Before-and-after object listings
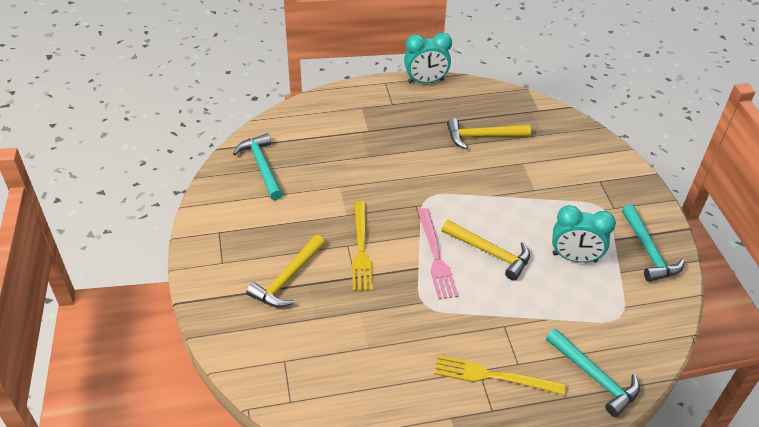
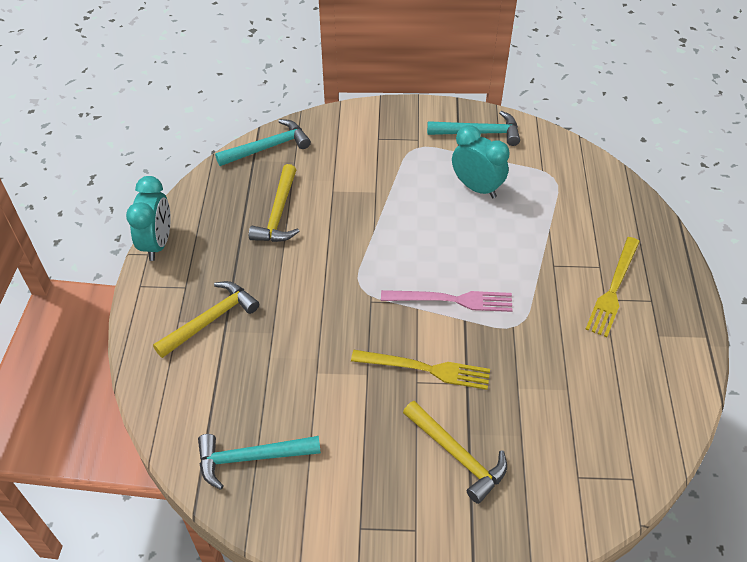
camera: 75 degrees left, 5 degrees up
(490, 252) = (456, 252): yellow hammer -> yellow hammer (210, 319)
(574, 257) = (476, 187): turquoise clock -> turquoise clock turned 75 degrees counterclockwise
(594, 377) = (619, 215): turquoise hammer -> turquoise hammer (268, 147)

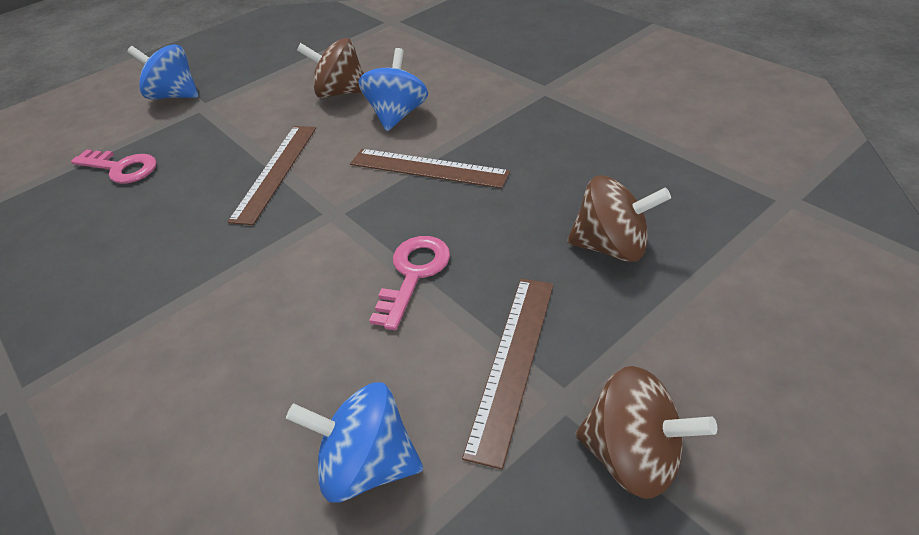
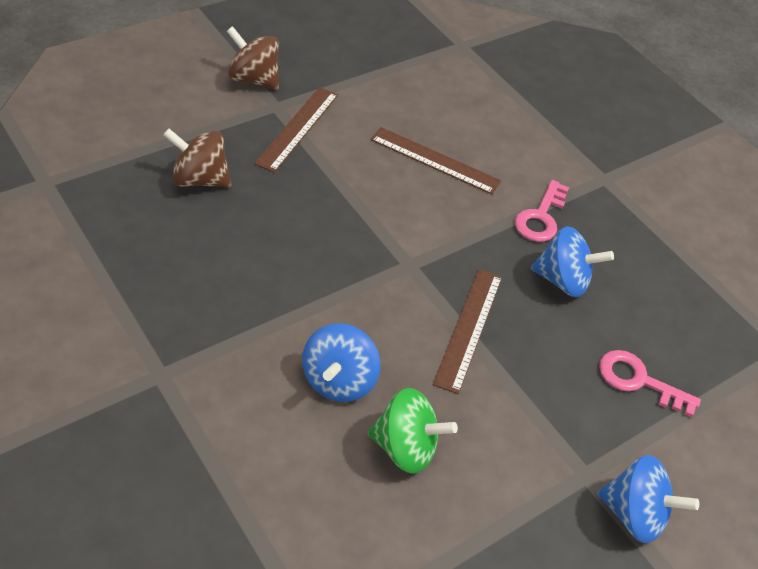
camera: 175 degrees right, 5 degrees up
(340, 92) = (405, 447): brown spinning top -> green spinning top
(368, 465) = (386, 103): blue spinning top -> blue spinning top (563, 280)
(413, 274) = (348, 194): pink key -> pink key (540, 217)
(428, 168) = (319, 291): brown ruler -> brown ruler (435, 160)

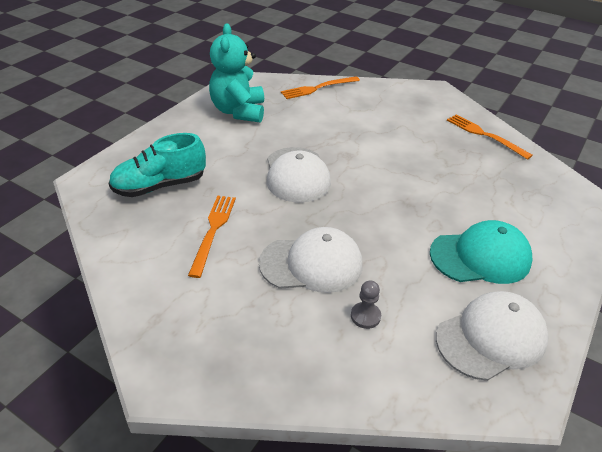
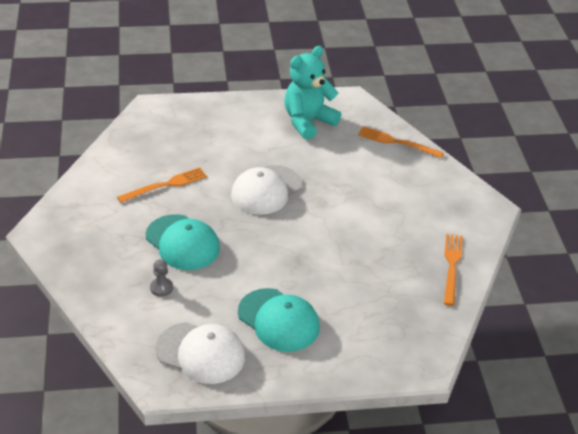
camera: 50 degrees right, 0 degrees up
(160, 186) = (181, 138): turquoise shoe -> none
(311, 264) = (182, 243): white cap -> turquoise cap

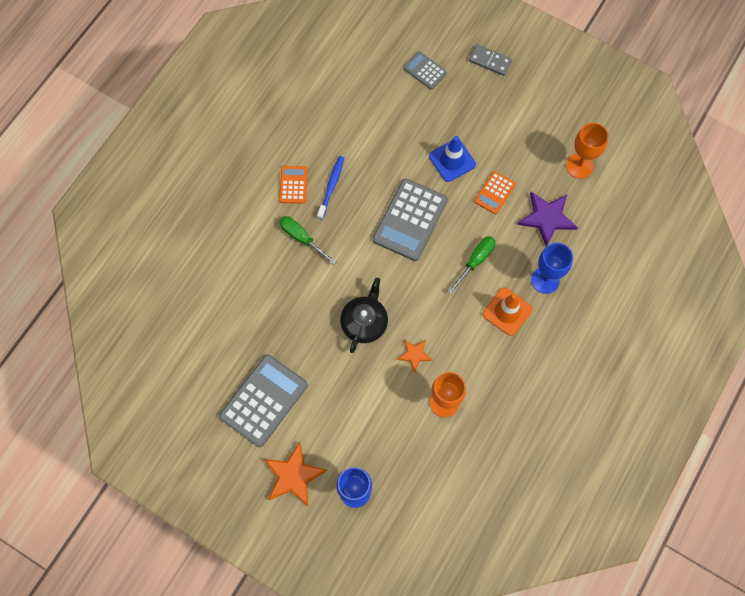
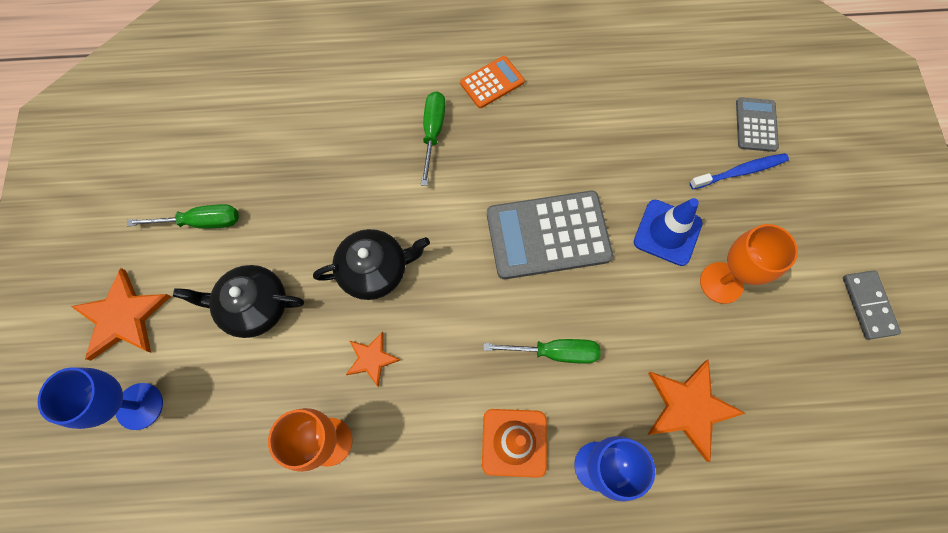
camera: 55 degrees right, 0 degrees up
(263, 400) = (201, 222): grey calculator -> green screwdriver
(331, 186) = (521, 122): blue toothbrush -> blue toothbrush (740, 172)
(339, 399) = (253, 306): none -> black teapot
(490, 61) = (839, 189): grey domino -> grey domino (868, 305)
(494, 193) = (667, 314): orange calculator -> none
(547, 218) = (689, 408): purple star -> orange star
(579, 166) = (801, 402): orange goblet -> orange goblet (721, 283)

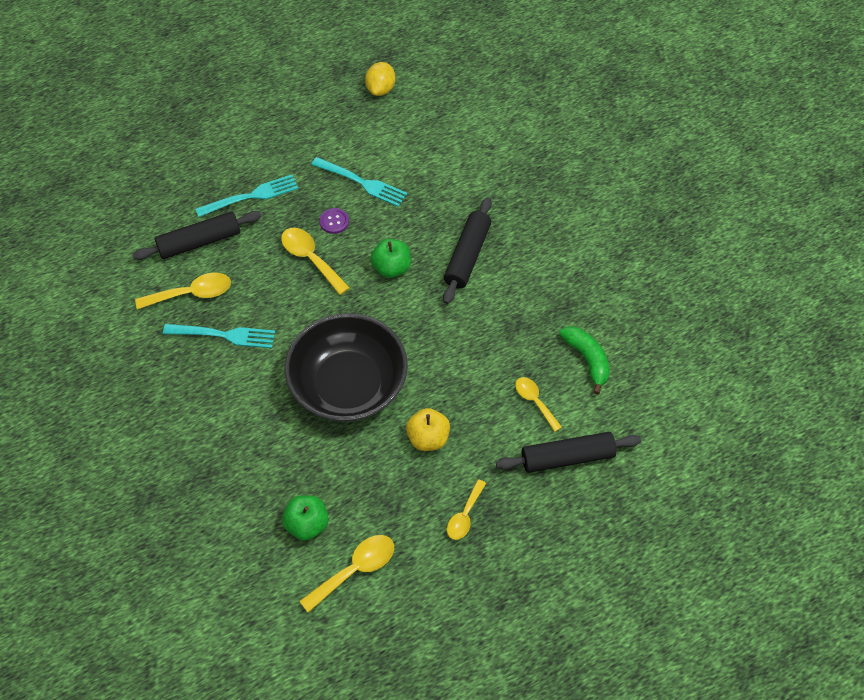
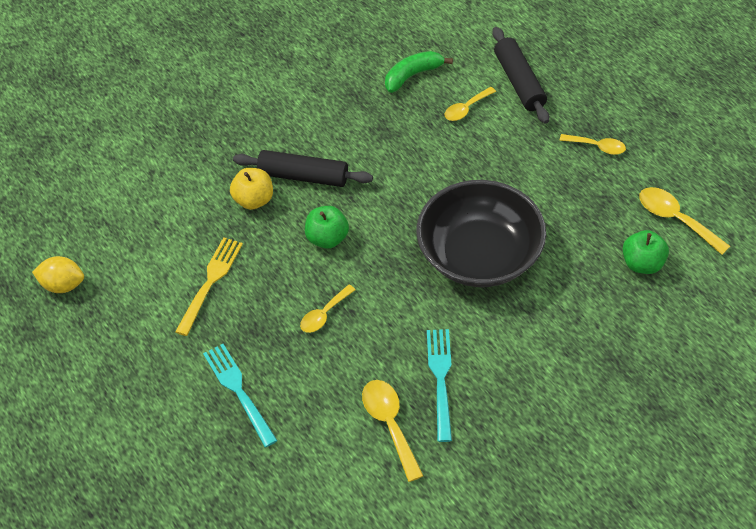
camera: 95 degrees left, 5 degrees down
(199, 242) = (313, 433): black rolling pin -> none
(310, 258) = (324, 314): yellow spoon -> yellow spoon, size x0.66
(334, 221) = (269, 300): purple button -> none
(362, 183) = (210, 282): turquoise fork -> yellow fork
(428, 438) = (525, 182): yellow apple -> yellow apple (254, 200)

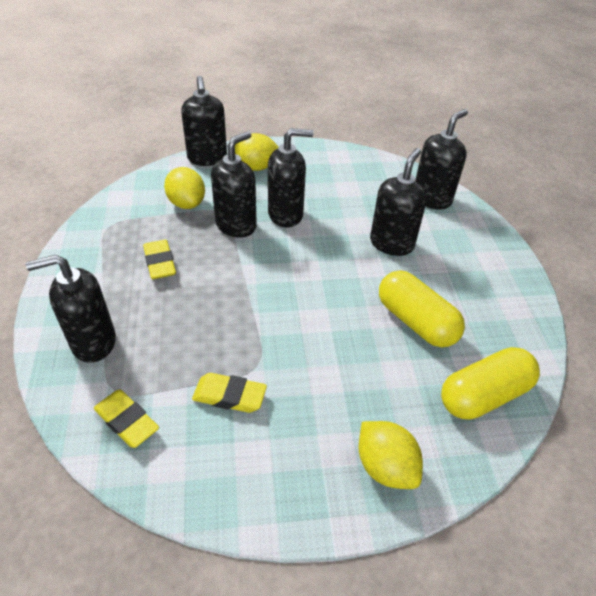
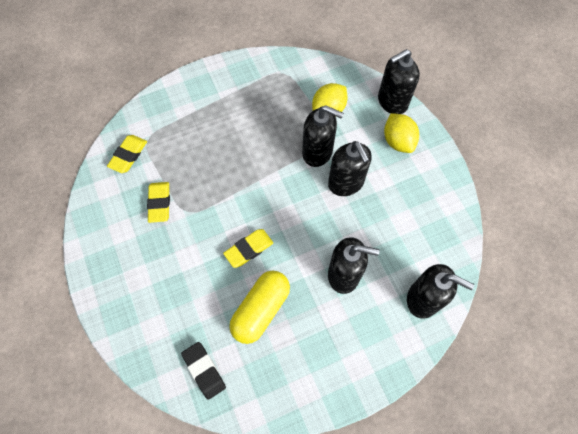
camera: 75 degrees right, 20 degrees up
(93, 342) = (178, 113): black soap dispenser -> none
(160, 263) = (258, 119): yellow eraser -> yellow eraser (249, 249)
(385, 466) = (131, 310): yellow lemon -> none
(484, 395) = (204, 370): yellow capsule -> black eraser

REQUIRED ACTION: The answer must consist of every line above that holds the string "right", copied exactly.

RESULT OF THE EXERCISE:
camera: 175 degrees right, 5 degrees up
camera: 50 degrees right, 0 degrees up
camera: 55 degrees right, 0 degrees up
camera: 75 degrees right, 20 degrees up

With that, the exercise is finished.